=== Data for review ===

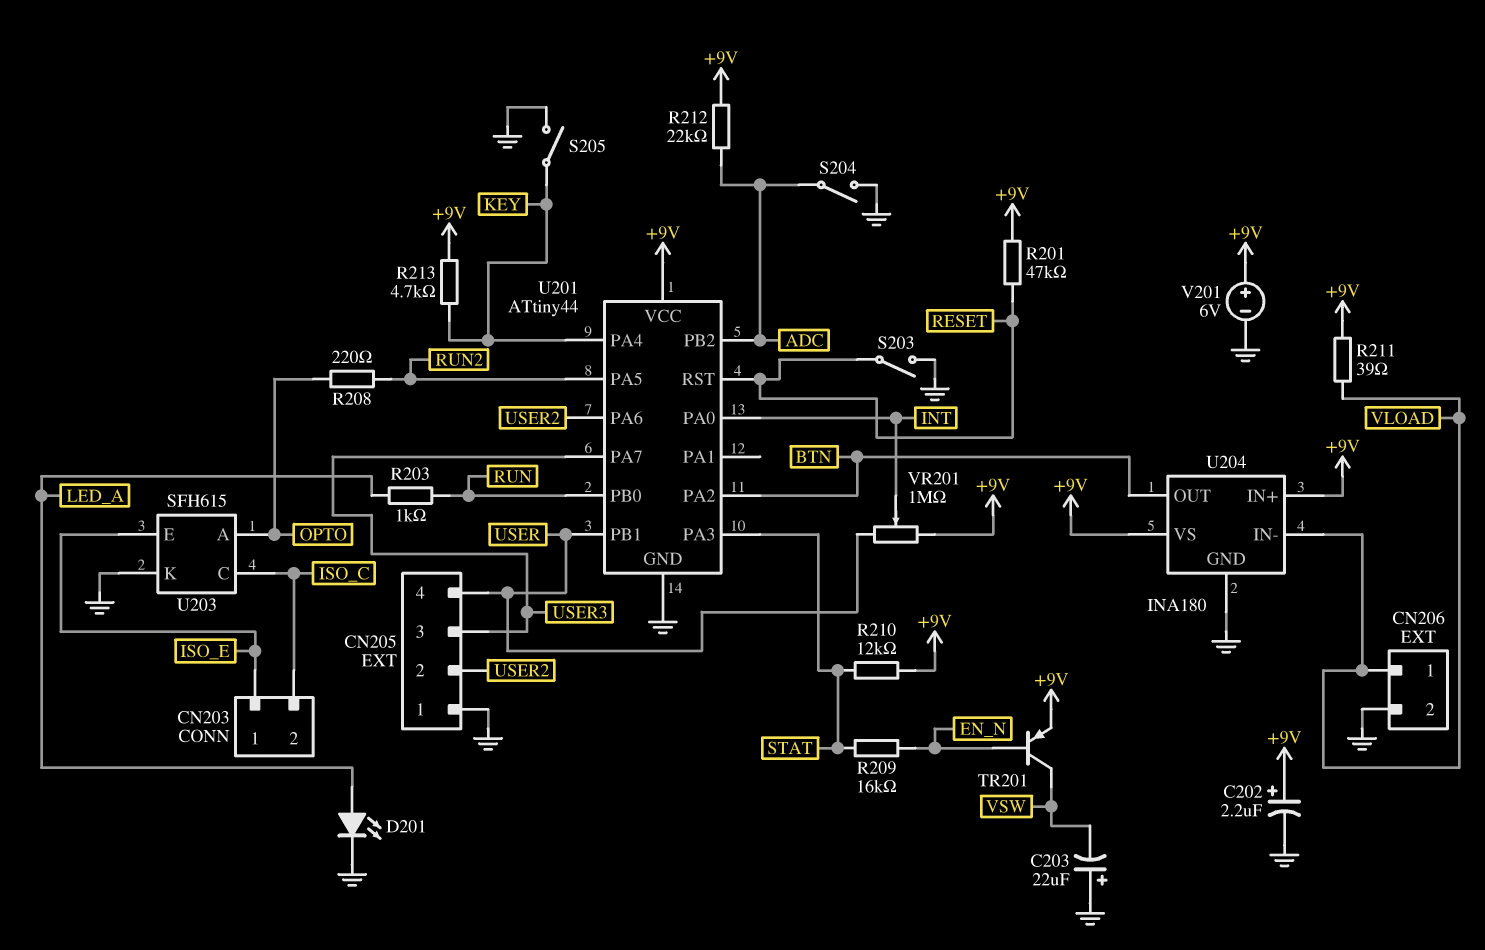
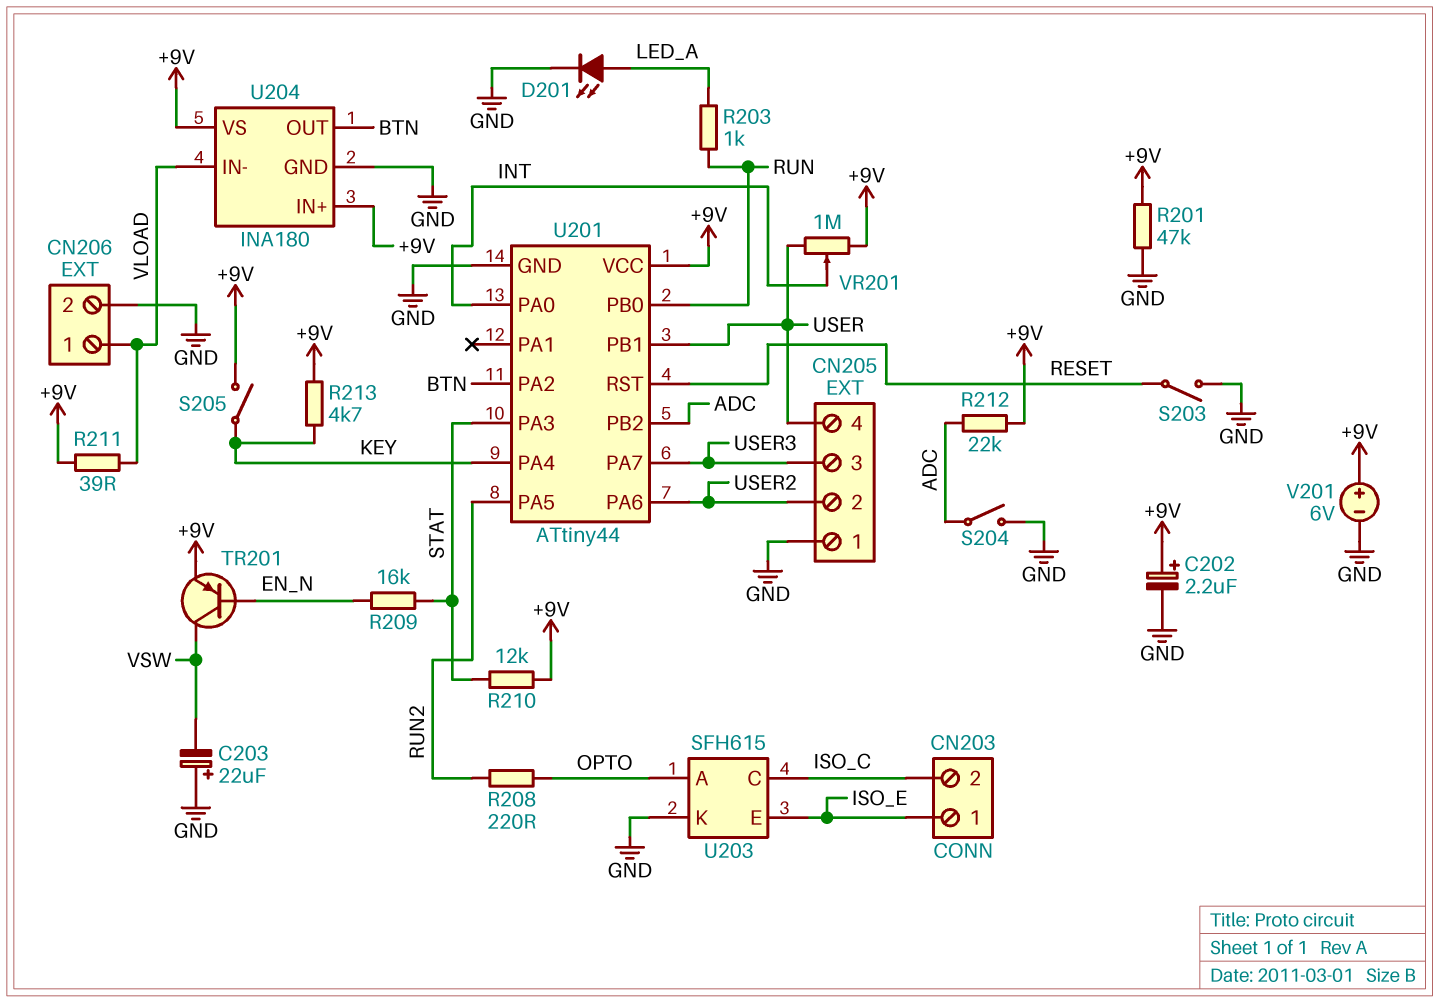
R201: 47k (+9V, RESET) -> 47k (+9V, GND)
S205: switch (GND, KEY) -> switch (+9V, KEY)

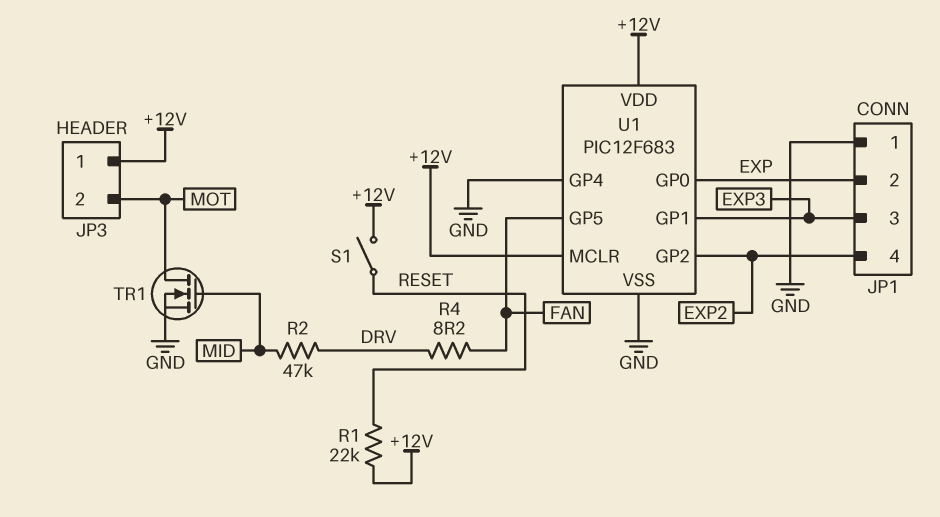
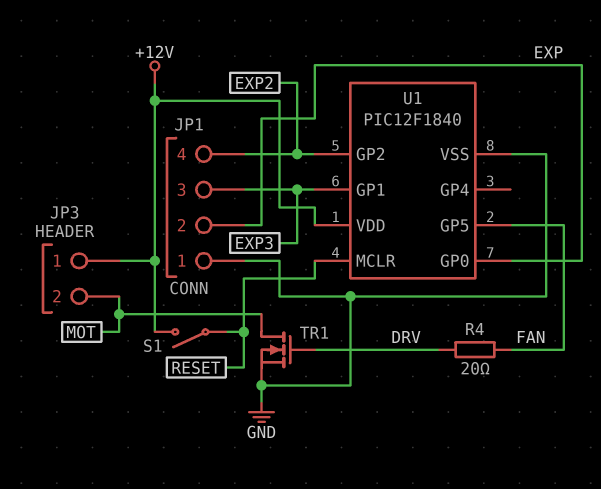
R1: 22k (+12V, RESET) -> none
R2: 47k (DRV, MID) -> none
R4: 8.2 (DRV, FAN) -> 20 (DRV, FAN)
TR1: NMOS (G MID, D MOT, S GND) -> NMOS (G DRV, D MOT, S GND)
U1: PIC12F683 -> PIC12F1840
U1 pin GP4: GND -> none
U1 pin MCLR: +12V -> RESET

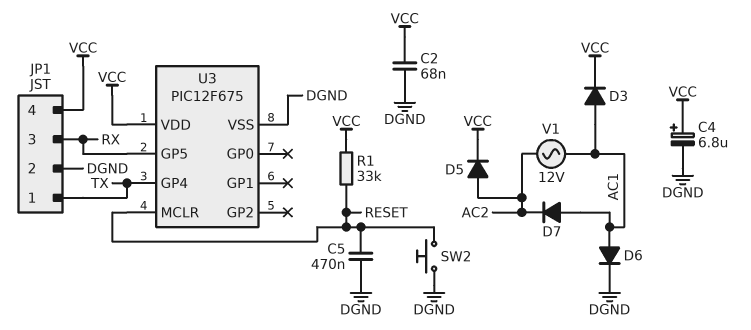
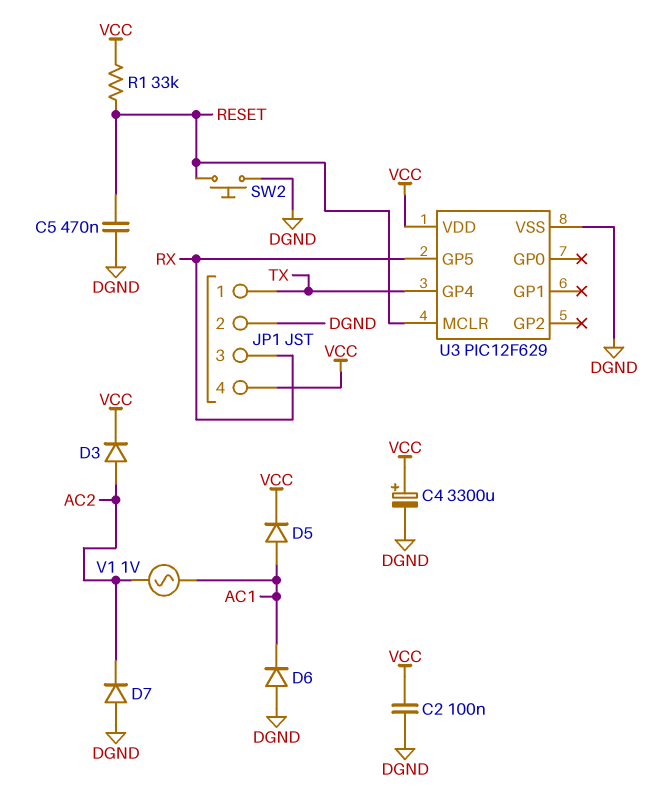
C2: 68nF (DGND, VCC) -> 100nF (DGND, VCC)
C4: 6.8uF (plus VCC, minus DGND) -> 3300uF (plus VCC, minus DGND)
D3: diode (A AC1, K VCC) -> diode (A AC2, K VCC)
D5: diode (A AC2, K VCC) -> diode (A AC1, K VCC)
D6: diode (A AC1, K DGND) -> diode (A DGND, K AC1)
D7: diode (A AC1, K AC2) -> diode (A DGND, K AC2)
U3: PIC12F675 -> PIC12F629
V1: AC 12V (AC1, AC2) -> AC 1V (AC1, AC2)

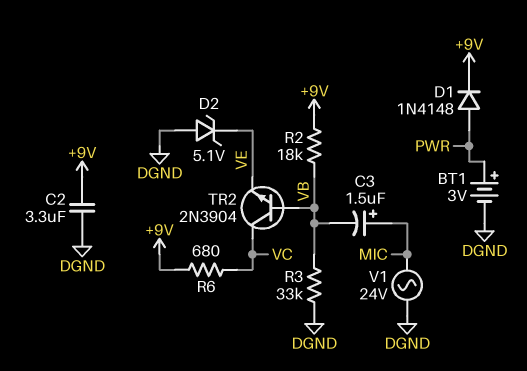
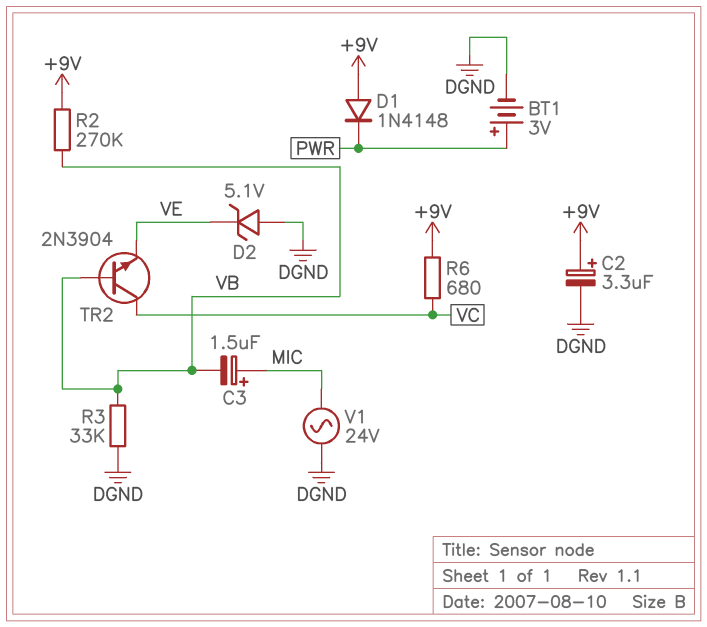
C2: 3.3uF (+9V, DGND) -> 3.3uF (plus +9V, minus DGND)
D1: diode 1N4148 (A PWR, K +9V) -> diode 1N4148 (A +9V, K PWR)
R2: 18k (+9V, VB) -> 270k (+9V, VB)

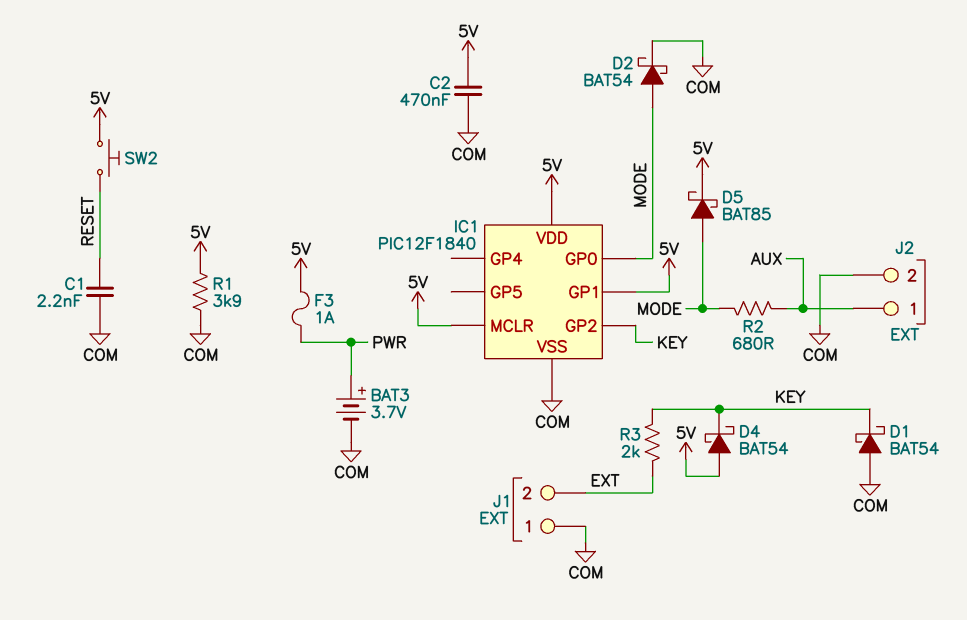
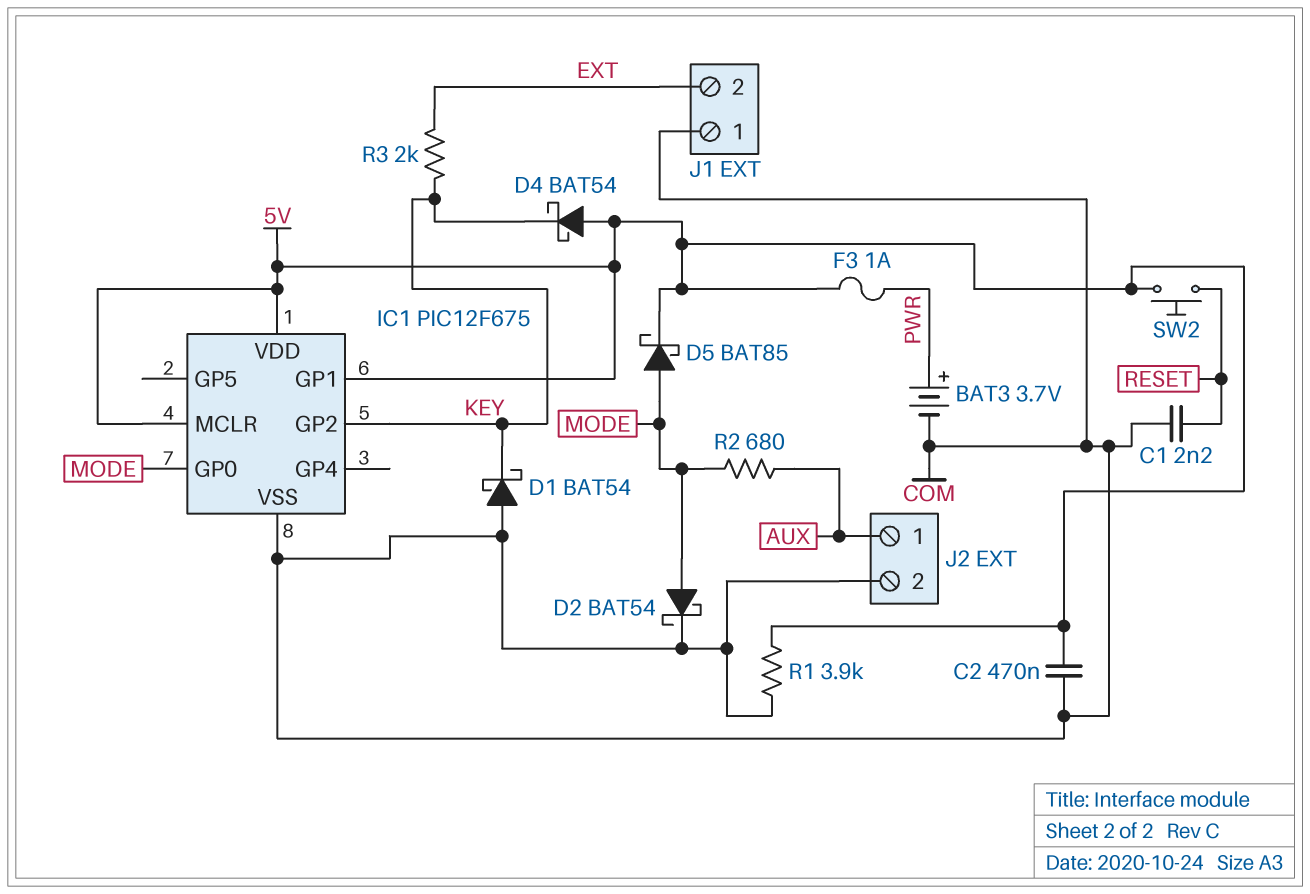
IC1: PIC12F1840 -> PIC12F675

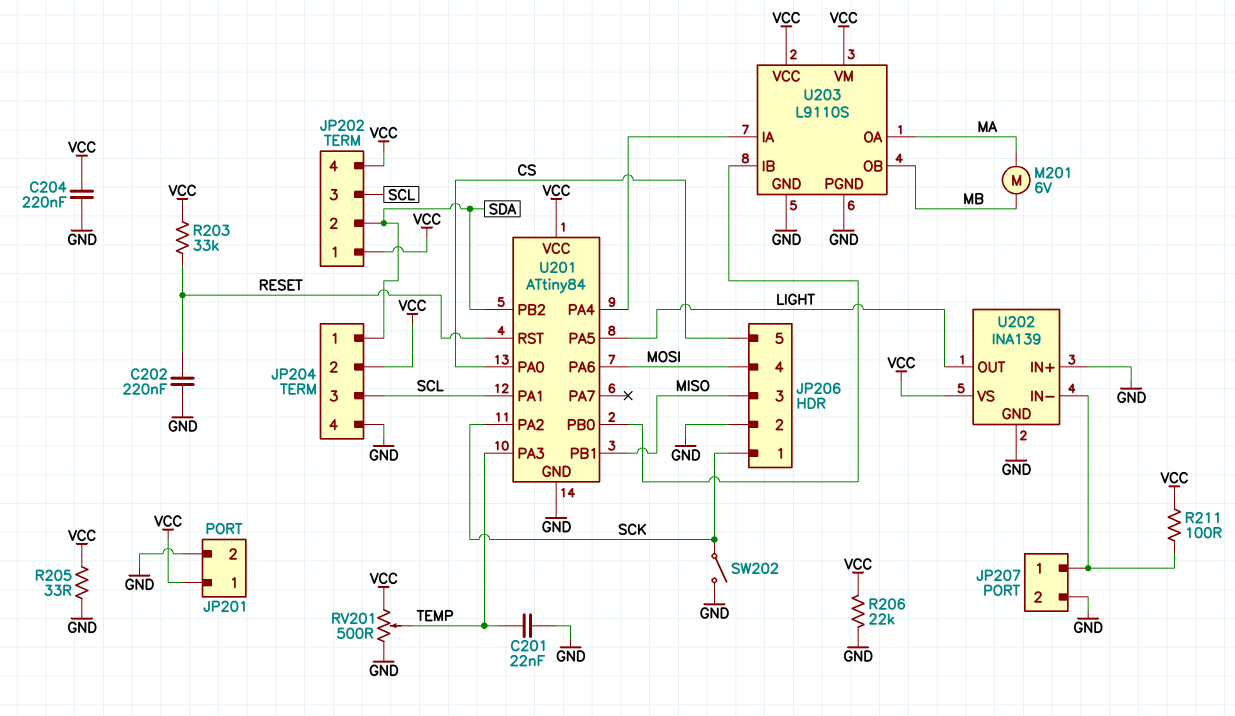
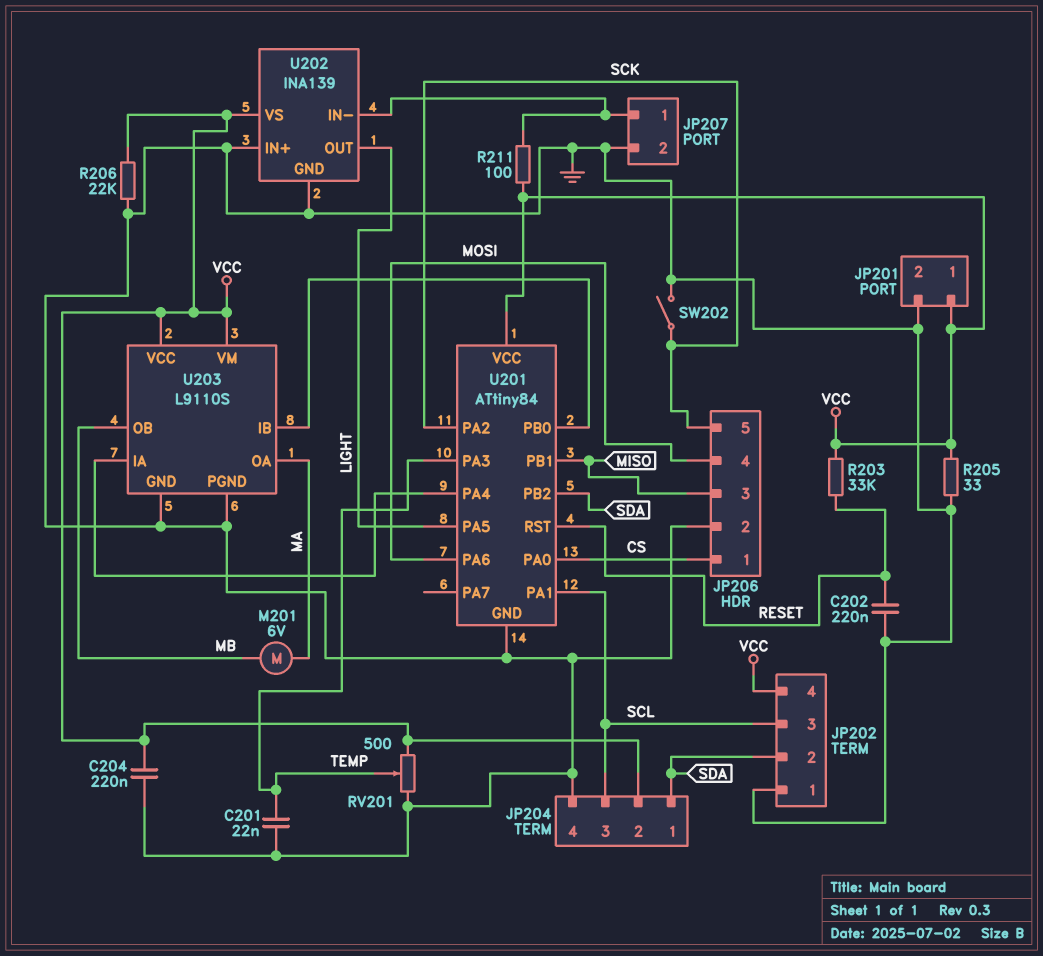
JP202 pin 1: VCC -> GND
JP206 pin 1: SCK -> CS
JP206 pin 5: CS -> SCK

===

Task to carry out: Each entry above should be restated word for word, though no picture may appear in the copy.

Result for this task:
R201: 47k (+9V, RESET) -> 47k (+9V, GND)
S205: switch (GND, KEY) -> switch (+9V, KEY)

R1: 22k (+12V, RESET) -> none
R2: 47k (DRV, MID) -> none
R4: 8.2 (DRV, FAN) -> 20 (DRV, FAN)
TR1: NMOS (G MID, D MOT, S GND) -> NMOS (G DRV, D MOT, S GND)
U1: PIC12F683 -> PIC12F1840
U1 pin GP4: GND -> none
U1 pin MCLR: +12V -> RESET

C2: 68nF (DGND, VCC) -> 100nF (DGND, VCC)
C4: 6.8uF (plus VCC, minus DGND) -> 3300uF (plus VCC, minus DGND)
D3: diode (A AC1, K VCC) -> diode (A AC2, K VCC)
D5: diode (A AC2, K VCC) -> diode (A AC1, K VCC)
D6: diode (A AC1, K DGND) -> diode (A DGND, K AC1)
D7: diode (A AC1, K AC2) -> diode (A DGND, K AC2)
U3: PIC12F675 -> PIC12F629
V1: AC 12V (AC1, AC2) -> AC 1V (AC1, AC2)

C2: 3.3uF (+9V, DGND) -> 3.3uF (plus +9V, minus DGND)
D1: diode 1N4148 (A PWR, K +9V) -> diode 1N4148 (A +9V, K PWR)
R2: 18k (+9V, VB) -> 270k (+9V, VB)

IC1: PIC12F1840 -> PIC12F675

JP202 pin 1: VCC -> GND
JP206 pin 1: SCK -> CS
JP206 pin 5: CS -> SCK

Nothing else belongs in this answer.